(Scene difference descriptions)
[Start of Attachment]

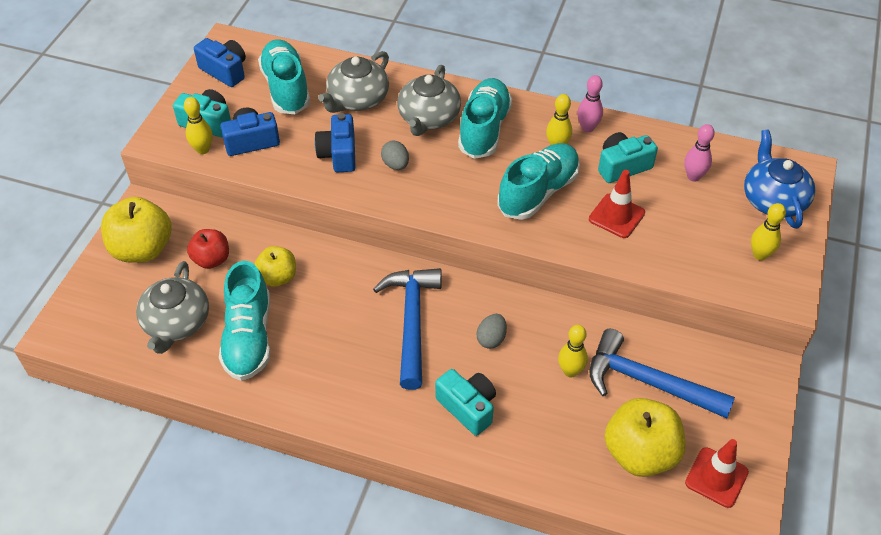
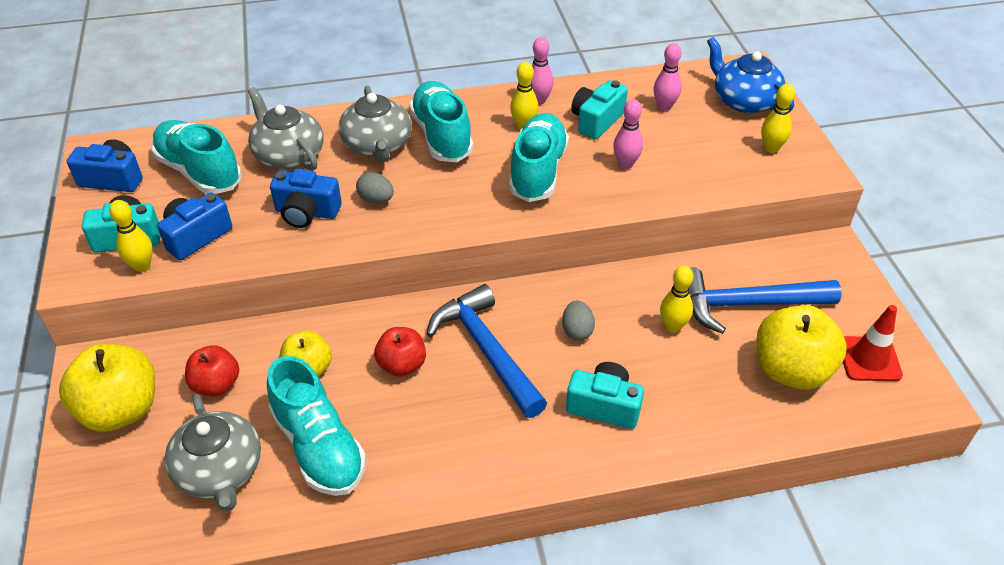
camera: 30 degrees left, 5 degrees down
(339, 154) = (307, 212): blue camera -> blue camera turned 45 degrees counterclockwise
(343, 304) = (402, 365): none -> red apple
(357, 99) = (288, 155): grey teapot -> grey teapot turned 135 degrees clockwise
(616, 216) = (625, 164): red traffic cone -> pink bowling pin

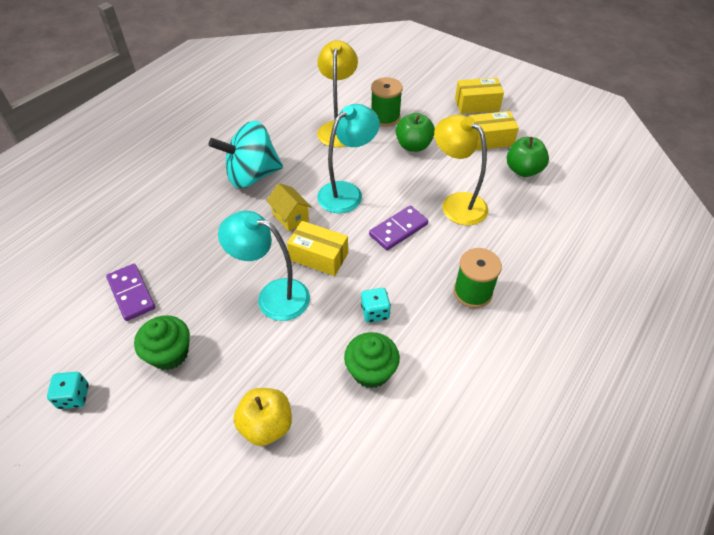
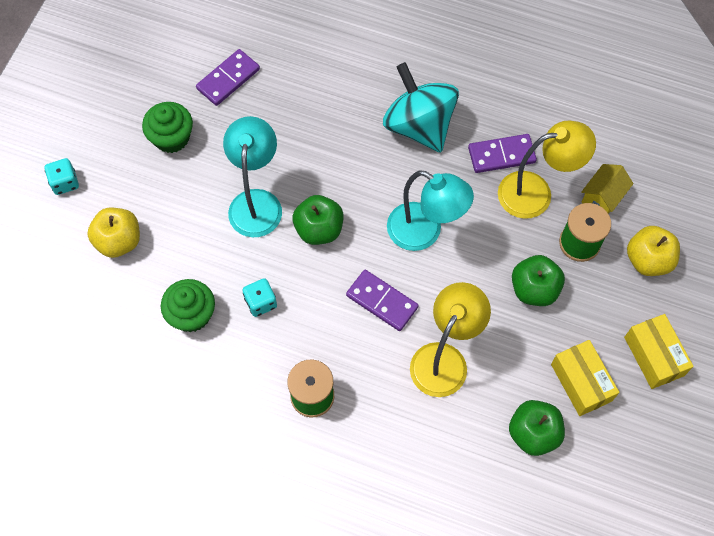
camera: 75 degrees right, 15 degrees up
(74, 397) = (115, 84): turquoise dice -> turquoise dice (65, 182)
(290, 217) = (368, 185): yellow house -> yellow house (602, 197)
(300, 138) = (501, 155): none -> purple domino
(318, 256) = (319, 229): yellow box -> green apple
(408, 91) = (648, 260): none -> yellow apple

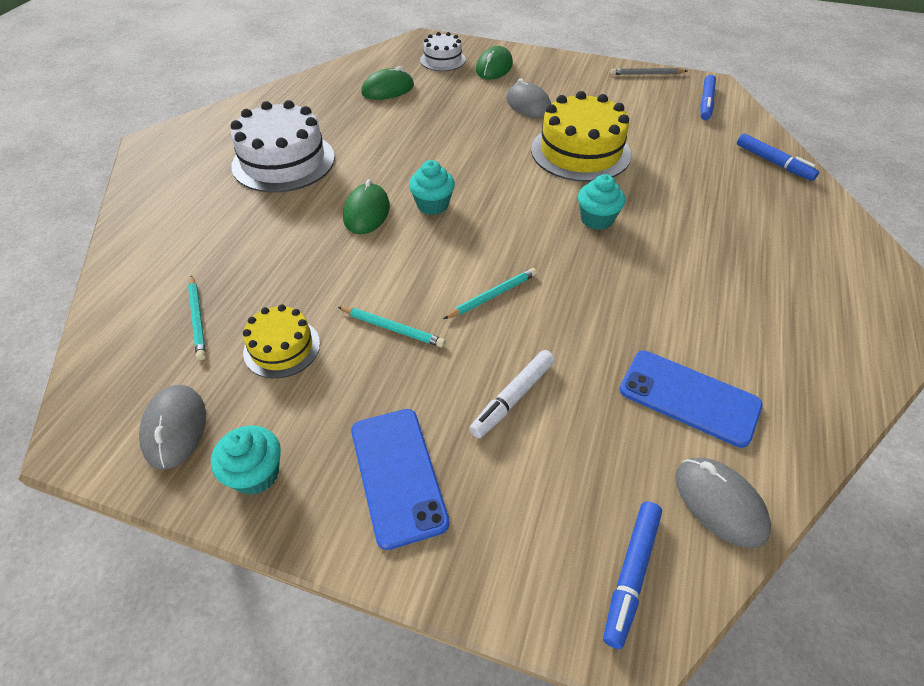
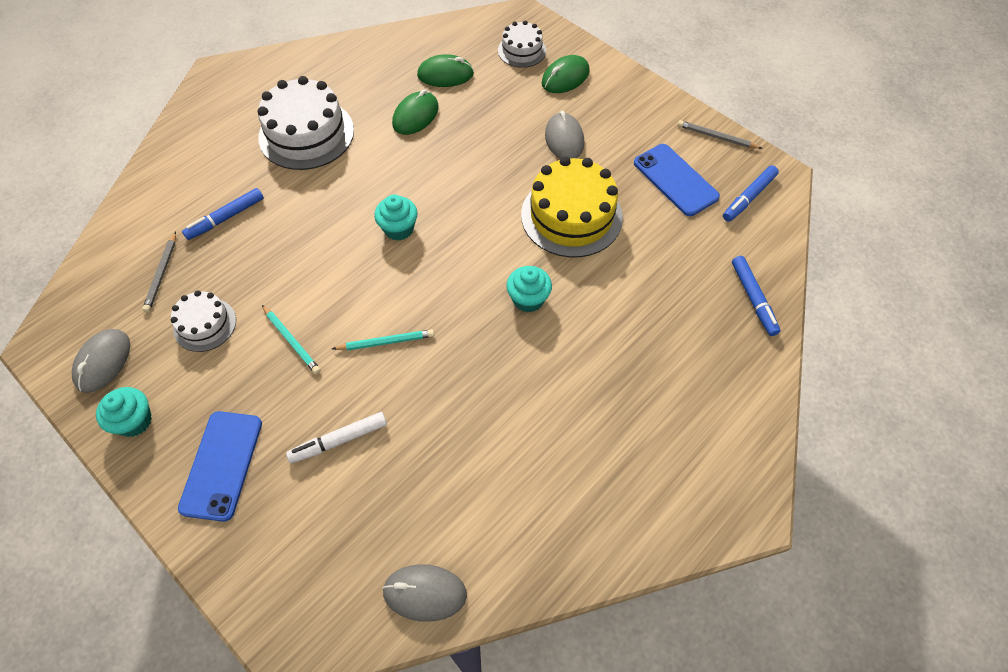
camera: 25 degrees right, 10 degrees up
(198, 319) = (162, 274): turquoise pencil -> grey pencil
(282, 348) = (205, 324): yellow cake -> white cake
(366, 212) = (340, 216): green mouse -> green mouse (415, 116)
(631, 574) = (324, 610): blue marker -> blue marker (226, 218)
(689, 397) = (471, 501): blue phone -> blue phone (675, 180)
(719, 503) = (424, 593): grey mouse -> grey mouse turned 75 degrees counterclockwise

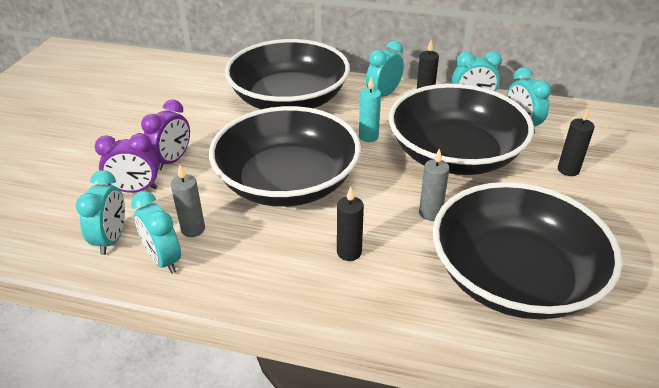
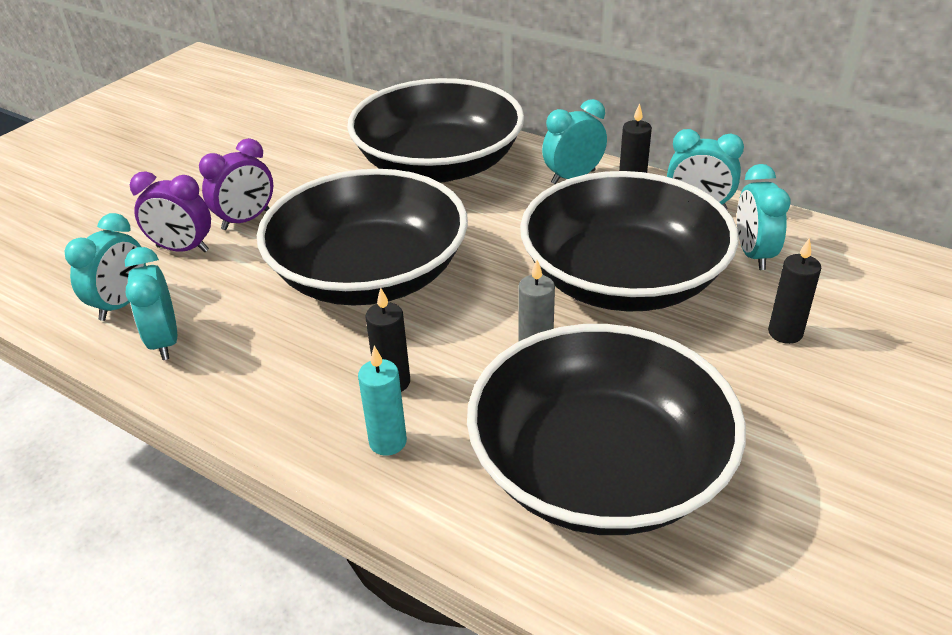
camera: 20 degrees right, 0 degrees up
(193, 229) = (219, 311): grey candle -> none
(368, 137) = (515, 232): turquoise candle -> turquoise candle (388, 442)

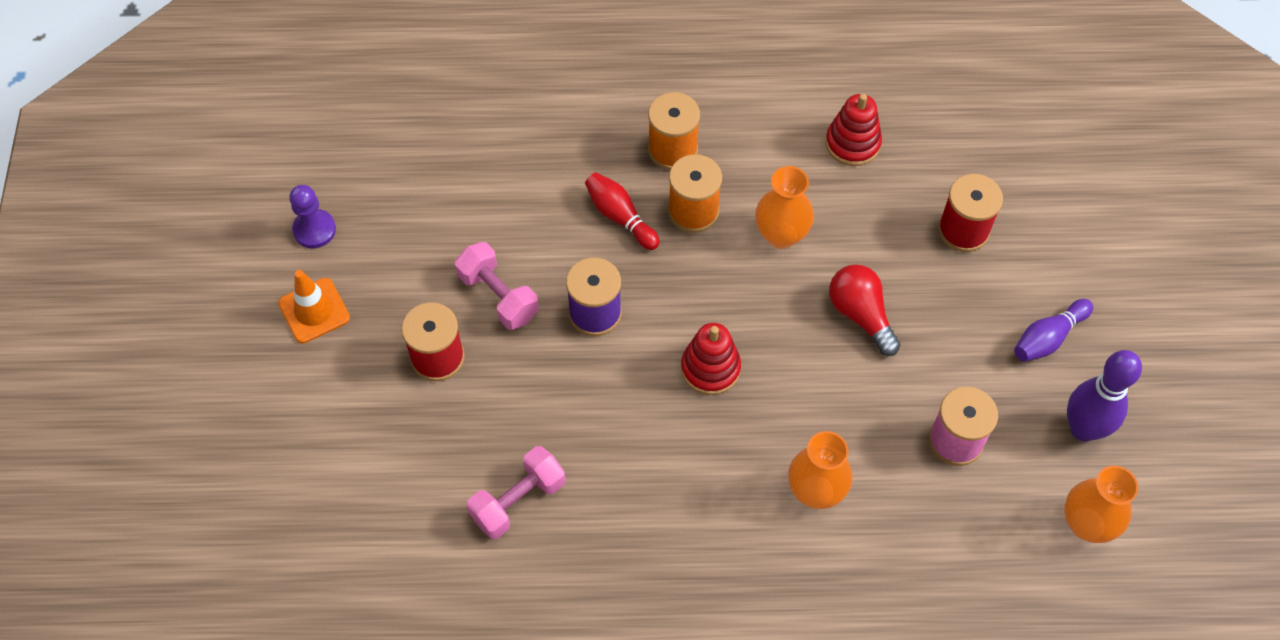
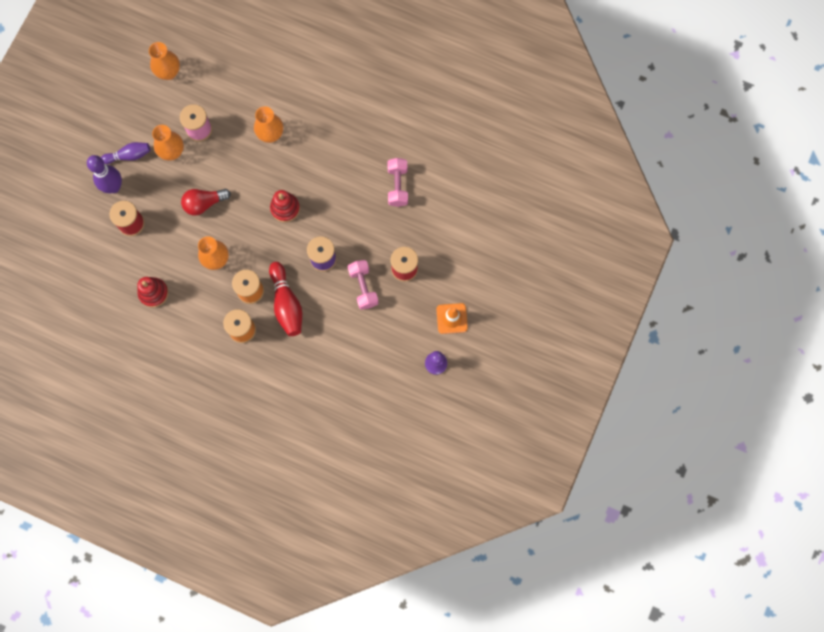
camera: 155 degrees left, 15 degrees up
(518, 501) = (397, 186): pink dumbbell -> pink dumbbell turned 75 degrees counterclockwise
(620, 217) = (286, 303): red bowling pin -> red bowling pin, size x1.52
(860, 314) = (204, 203): red light bulb -> red light bulb turned 75 degrees clockwise
(976, 378) = (172, 152): none -> orange vase
(1083, 429) = (142, 110): purple bowling pin -> purple bowling pin (113, 187)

[End of Attachment]

REQUIRED ACTION: Tally up the lines above in which "blue" occurs. Give the result as a bare number.

ANSWER BELOW: 3